• **DO THIS**
Reproduce the records below with "midpoint" swapped for "central point" and every other part left unchanged.

• **DATA TO USE**
____

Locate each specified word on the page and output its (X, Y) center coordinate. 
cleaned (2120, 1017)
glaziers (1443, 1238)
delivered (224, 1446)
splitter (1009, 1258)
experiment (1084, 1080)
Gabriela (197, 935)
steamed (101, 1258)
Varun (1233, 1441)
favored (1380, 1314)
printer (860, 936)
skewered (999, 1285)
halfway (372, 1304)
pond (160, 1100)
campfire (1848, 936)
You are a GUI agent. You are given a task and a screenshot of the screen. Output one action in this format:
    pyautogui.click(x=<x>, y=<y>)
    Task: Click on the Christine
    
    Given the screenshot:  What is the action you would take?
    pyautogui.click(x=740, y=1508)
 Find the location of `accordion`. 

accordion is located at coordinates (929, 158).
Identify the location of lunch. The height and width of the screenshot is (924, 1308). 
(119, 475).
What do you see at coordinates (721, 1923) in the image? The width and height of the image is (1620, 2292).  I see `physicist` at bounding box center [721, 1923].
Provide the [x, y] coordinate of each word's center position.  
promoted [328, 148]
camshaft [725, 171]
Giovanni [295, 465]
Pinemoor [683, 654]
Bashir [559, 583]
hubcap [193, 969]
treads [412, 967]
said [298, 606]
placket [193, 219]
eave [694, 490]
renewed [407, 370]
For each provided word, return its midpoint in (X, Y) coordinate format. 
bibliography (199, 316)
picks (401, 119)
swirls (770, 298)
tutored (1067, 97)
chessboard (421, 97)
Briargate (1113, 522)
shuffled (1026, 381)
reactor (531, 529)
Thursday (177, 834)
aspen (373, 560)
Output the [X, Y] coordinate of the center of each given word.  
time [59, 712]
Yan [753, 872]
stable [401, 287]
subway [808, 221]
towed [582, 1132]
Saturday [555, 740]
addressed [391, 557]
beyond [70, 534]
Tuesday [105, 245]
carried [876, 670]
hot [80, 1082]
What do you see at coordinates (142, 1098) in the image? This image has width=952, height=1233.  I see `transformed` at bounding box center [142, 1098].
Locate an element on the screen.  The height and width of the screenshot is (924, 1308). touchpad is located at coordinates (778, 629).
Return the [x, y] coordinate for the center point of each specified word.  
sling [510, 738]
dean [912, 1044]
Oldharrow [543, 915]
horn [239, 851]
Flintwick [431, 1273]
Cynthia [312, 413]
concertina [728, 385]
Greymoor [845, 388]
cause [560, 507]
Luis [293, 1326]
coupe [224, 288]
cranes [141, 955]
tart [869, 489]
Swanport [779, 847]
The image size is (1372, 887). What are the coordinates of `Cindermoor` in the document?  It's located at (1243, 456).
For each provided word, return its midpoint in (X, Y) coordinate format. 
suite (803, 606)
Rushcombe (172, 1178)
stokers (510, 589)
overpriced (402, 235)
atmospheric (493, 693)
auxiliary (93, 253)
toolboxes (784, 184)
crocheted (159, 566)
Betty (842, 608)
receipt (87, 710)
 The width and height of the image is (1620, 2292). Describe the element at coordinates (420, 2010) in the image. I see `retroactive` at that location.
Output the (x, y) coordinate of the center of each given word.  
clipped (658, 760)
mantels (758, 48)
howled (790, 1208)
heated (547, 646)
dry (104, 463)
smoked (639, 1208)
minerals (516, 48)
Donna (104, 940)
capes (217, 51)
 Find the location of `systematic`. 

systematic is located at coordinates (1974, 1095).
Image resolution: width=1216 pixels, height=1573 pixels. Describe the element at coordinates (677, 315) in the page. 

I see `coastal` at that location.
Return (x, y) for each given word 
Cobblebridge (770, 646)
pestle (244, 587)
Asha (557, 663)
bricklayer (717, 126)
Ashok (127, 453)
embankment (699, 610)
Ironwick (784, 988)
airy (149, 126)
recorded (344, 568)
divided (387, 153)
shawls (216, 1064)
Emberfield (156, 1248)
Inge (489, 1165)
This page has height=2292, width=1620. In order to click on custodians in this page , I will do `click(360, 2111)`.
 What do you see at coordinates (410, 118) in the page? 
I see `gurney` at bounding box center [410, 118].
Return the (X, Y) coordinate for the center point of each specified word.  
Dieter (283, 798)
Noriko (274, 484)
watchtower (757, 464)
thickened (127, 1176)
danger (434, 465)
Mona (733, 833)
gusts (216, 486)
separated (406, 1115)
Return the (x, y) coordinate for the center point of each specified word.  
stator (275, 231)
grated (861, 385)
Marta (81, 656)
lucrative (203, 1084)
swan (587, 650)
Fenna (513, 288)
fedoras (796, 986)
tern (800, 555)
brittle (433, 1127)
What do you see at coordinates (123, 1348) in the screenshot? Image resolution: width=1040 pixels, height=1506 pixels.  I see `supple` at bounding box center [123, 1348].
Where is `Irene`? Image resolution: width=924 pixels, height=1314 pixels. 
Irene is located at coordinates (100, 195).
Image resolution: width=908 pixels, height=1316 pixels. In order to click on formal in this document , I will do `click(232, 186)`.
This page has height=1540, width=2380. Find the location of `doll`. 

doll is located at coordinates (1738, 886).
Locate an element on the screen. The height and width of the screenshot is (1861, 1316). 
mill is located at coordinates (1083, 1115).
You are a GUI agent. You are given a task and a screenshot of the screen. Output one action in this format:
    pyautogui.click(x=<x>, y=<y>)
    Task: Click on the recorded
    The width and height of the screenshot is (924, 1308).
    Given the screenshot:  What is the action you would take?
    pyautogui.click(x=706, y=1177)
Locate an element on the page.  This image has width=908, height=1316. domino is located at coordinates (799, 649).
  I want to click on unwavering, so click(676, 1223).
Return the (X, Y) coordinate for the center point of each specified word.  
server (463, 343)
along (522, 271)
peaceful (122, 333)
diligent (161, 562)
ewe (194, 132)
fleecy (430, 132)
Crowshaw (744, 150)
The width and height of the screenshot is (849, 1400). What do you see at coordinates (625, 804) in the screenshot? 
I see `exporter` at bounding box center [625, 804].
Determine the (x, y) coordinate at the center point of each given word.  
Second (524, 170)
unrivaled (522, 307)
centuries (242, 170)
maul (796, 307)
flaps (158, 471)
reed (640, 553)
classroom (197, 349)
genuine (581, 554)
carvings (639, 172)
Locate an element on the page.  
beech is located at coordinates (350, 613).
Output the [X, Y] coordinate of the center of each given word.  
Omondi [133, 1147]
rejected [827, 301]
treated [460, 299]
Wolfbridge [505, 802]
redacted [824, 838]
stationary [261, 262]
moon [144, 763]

____

• **OUTPUT**
Locate each specified word on the page and output its (X, Y) center coordinate. 
cleaned (2120, 1017)
glaziers (1443, 1238)
delivered (224, 1446)
splitter (1009, 1258)
experiment (1084, 1080)
Gabriela (197, 935)
steamed (101, 1258)
Varun (1233, 1441)
favored (1380, 1314)
printer (860, 936)
skewered (999, 1285)
halfway (372, 1304)
pond (160, 1100)
campfire (1848, 936)
You are a GUI agent. You are given a task and a screenshot of the screen. Output one action in this format:
    pyautogui.click(x=<x>, y=<y>)
    Task: Click on the Christine
    
    Given the screenshot:  What is the action you would take?
    pyautogui.click(x=740, y=1508)
 Find the location of `accordion`. 

accordion is located at coordinates (929, 158).
Identify the location of lunch. The height and width of the screenshot is (924, 1308). 
(119, 475).
What do you see at coordinates (721, 1923) in the image? The width and height of the image is (1620, 2292).  I see `physicist` at bounding box center [721, 1923].
Provide the [x, y] coordinate of each word's center position.  
promoted [328, 148]
camshaft [725, 171]
Giovanni [295, 465]
Pinemoor [683, 654]
Bashir [559, 583]
hubcap [193, 969]
treads [412, 967]
said [298, 606]
placket [193, 219]
eave [694, 490]
renewed [407, 370]
For each provided word, return its central point in (X, Y) coordinate format. 
bibliography (199, 316)
picks (401, 119)
swirls (770, 298)
tutored (1067, 97)
chessboard (421, 97)
Briargate (1113, 522)
shuffled (1026, 381)
reactor (531, 529)
Thursday (177, 834)
aspen (373, 560)
Output the [X, Y] coordinate of the center of each given word.  
time [59, 712]
Yan [753, 872]
stable [401, 287]
subway [808, 221]
towed [582, 1132]
Saturday [555, 740]
addressed [391, 557]
beyond [70, 534]
Tuesday [105, 245]
carried [876, 670]
hot [80, 1082]
What do you see at coordinates (142, 1098) in the image? This image has width=952, height=1233.  I see `transformed` at bounding box center [142, 1098].
Locate an element on the screen.  The height and width of the screenshot is (924, 1308). touchpad is located at coordinates (778, 629).
Return the [x, y] coordinate for the center point of each specified word.  
sling [510, 738]
dean [912, 1044]
Oldharrow [543, 915]
horn [239, 851]
Flintwick [431, 1273]
Cynthia [312, 413]
concertina [728, 385]
Greymoor [845, 388]
cause [560, 507]
Luis [293, 1326]
coupe [224, 288]
cranes [141, 955]
tart [869, 489]
Swanport [779, 847]
The image size is (1372, 887). What are the coordinates of `Cindermoor` in the document?  It's located at (1243, 456).
For each provided word, return its central point in (X, Y) coordinate format. 
suite (803, 606)
Rushcombe (172, 1178)
stokers (510, 589)
overpriced (402, 235)
atmospheric (493, 693)
auxiliary (93, 253)
toolboxes (784, 184)
crocheted (159, 566)
Betty (842, 608)
receipt (87, 710)
 The width and height of the image is (1620, 2292). Describe the element at coordinates (420, 2010) in the image. I see `retroactive` at that location.
Output the (x, y) coordinate of the center of each given word.  
clipped (658, 760)
mantels (758, 48)
howled (790, 1208)
heated (547, 646)
dry (104, 463)
smoked (639, 1208)
minerals (516, 48)
Donna (104, 940)
capes (217, 51)
 Find the location of `systematic`. 

systematic is located at coordinates (1974, 1095).
Image resolution: width=1216 pixels, height=1573 pixels. Describe the element at coordinates (677, 315) in the page. 

I see `coastal` at that location.
Return (x, y) for each given word 
Cobblebridge (770, 646)
pestle (244, 587)
Asha (557, 663)
bricklayer (717, 126)
Ashok (127, 453)
embankment (699, 610)
Ironwick (784, 988)
airy (149, 126)
recorded (344, 568)
divided (387, 153)
shawls (216, 1064)
Emberfield (156, 1248)
Inge (489, 1165)
This page has height=2292, width=1620. In order to click on custodians in this page , I will do `click(360, 2111)`.
 What do you see at coordinates (410, 118) in the page? 
I see `gurney` at bounding box center [410, 118].
Return the (X, Y) coordinate for the center point of each specified word.  
Dieter (283, 798)
Noriko (274, 484)
watchtower (757, 464)
thickened (127, 1176)
danger (434, 465)
Mona (733, 833)
gusts (216, 486)
separated (406, 1115)
Return the (x, y) coordinate for the center point of each specified word.  
stator (275, 231)
grated (861, 385)
Marta (81, 656)
lucrative (203, 1084)
swan (587, 650)
Fenna (513, 288)
fedoras (796, 986)
tern (800, 555)
brittle (433, 1127)
What do you see at coordinates (123, 1348) in the screenshot? Image resolution: width=1040 pixels, height=1506 pixels.  I see `supple` at bounding box center [123, 1348].
Where is `Irene`? Image resolution: width=924 pixels, height=1314 pixels. 
Irene is located at coordinates (100, 195).
Image resolution: width=908 pixels, height=1316 pixels. In order to click on formal in this document , I will do `click(232, 186)`.
This page has height=1540, width=2380. Find the location of `doll`. 

doll is located at coordinates (1738, 886).
Locate an element on the screen. The height and width of the screenshot is (1861, 1316). 
mill is located at coordinates (1083, 1115).
You are a GUI agent. You are given a task and a screenshot of the screen. Output one action in this format:
    pyautogui.click(x=<x>, y=<y>)
    Task: Click on the recorded
    The width and height of the screenshot is (924, 1308).
    Given the screenshot:  What is the action you would take?
    pyautogui.click(x=706, y=1177)
Locate an element on the page.  This image has width=908, height=1316. domino is located at coordinates (799, 649).
  I want to click on unwavering, so click(676, 1223).
Return the (X, Y) coordinate for the center point of each specified word.  
server (463, 343)
along (522, 271)
peaceful (122, 333)
diligent (161, 562)
ewe (194, 132)
fleecy (430, 132)
Crowshaw (744, 150)
The width and height of the screenshot is (849, 1400). What do you see at coordinates (625, 804) in the screenshot? 
I see `exporter` at bounding box center [625, 804].
Determine the (x, y) coordinate at the center point of each given word.  
Second (524, 170)
unrivaled (522, 307)
centuries (242, 170)
maul (796, 307)
flaps (158, 471)
reed (640, 553)
classroom (197, 349)
genuine (581, 554)
carvings (639, 172)
Locate an element on the page.  
beech is located at coordinates (350, 613).
Output the [X, Y] coordinate of the center of each given word.  
Omondi [133, 1147]
rejected [827, 301]
treated [460, 299]
Wolfbridge [505, 802]
redacted [824, 838]
stationary [261, 262]
moon [144, 763]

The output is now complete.